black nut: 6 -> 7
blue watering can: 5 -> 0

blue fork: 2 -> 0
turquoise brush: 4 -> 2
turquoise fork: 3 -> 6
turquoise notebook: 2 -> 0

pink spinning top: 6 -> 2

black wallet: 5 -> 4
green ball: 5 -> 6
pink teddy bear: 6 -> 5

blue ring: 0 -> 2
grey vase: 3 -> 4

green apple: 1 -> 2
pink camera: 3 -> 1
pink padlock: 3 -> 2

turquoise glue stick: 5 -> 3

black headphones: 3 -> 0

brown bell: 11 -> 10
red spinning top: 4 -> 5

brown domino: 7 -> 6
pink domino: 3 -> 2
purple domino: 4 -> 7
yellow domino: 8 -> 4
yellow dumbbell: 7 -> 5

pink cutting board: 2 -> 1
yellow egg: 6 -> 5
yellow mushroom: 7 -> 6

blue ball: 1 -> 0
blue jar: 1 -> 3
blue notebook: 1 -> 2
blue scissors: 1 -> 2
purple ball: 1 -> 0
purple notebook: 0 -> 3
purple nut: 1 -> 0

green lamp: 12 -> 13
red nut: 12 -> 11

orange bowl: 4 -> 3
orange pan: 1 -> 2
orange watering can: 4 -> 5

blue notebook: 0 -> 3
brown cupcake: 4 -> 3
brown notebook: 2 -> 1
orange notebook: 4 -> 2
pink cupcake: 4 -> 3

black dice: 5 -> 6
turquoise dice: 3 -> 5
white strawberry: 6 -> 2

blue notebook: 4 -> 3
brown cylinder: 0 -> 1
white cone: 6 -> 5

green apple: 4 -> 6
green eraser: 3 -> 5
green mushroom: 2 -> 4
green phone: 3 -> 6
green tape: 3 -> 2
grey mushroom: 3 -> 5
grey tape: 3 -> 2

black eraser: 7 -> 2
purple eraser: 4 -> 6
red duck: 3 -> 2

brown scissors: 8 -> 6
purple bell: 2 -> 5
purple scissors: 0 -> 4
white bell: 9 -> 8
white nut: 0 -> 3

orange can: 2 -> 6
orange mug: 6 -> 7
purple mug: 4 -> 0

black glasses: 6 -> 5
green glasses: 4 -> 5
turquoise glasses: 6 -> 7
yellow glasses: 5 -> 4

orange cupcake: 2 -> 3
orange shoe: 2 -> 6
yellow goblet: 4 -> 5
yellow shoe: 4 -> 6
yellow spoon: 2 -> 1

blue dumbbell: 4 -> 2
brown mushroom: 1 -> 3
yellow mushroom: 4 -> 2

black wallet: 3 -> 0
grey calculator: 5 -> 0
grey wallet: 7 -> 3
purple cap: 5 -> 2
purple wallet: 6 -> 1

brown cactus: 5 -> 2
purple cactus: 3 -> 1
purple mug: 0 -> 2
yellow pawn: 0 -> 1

**Task to complete:**
Reproduce exactly the lines that run from the start of the records to the line with "yellow spoon: 2 -> 1", both included.

**Solution to this problem:**
black nut: 6 -> 7
blue watering can: 5 -> 0

blue fork: 2 -> 0
turquoise brush: 4 -> 2
turquoise fork: 3 -> 6
turquoise notebook: 2 -> 0

pink spinning top: 6 -> 2

black wallet: 5 -> 4
green ball: 5 -> 6
pink teddy bear: 6 -> 5

blue ring: 0 -> 2
grey vase: 3 -> 4

green apple: 1 -> 2
pink camera: 3 -> 1
pink padlock: 3 -> 2

turquoise glue stick: 5 -> 3

black headphones: 3 -> 0

brown bell: 11 -> 10
red spinning top: 4 -> 5

brown domino: 7 -> 6
pink domino: 3 -> 2
purple domino: 4 -> 7
yellow domino: 8 -> 4
yellow dumbbell: 7 -> 5

pink cutting board: 2 -> 1
yellow egg: 6 -> 5
yellow mushroom: 7 -> 6

blue ball: 1 -> 0
blue jar: 1 -> 3
blue notebook: 1 -> 2
blue scissors: 1 -> 2
purple ball: 1 -> 0
purple notebook: 0 -> 3
purple nut: 1 -> 0

green lamp: 12 -> 13
red nut: 12 -> 11

orange bowl: 4 -> 3
orange pan: 1 -> 2
orange watering can: 4 -> 5

blue notebook: 0 -> 3
brown cupcake: 4 -> 3
brown notebook: 2 -> 1
orange notebook: 4 -> 2
pink cupcake: 4 -> 3

black dice: 5 -> 6
turquoise dice: 3 -> 5
white strawberry: 6 -> 2

blue notebook: 4 -> 3
brown cylinder: 0 -> 1
white cone: 6 -> 5

green apple: 4 -> 6
green eraser: 3 -> 5
green mushroom: 2 -> 4
green phone: 3 -> 6
green tape: 3 -> 2
grey mushroom: 3 -> 5
grey tape: 3 -> 2

black eraser: 7 -> 2
purple eraser: 4 -> 6
red duck: 3 -> 2

brown scissors: 8 -> 6
purple bell: 2 -> 5
purple scissors: 0 -> 4
white bell: 9 -> 8
white nut: 0 -> 3

orange can: 2 -> 6
orange mug: 6 -> 7
purple mug: 4 -> 0

black glasses: 6 -> 5
green glasses: 4 -> 5
turquoise glasses: 6 -> 7
yellow glasses: 5 -> 4

orange cupcake: 2 -> 3
orange shoe: 2 -> 6
yellow goblet: 4 -> 5
yellow shoe: 4 -> 6
yellow spoon: 2 -> 1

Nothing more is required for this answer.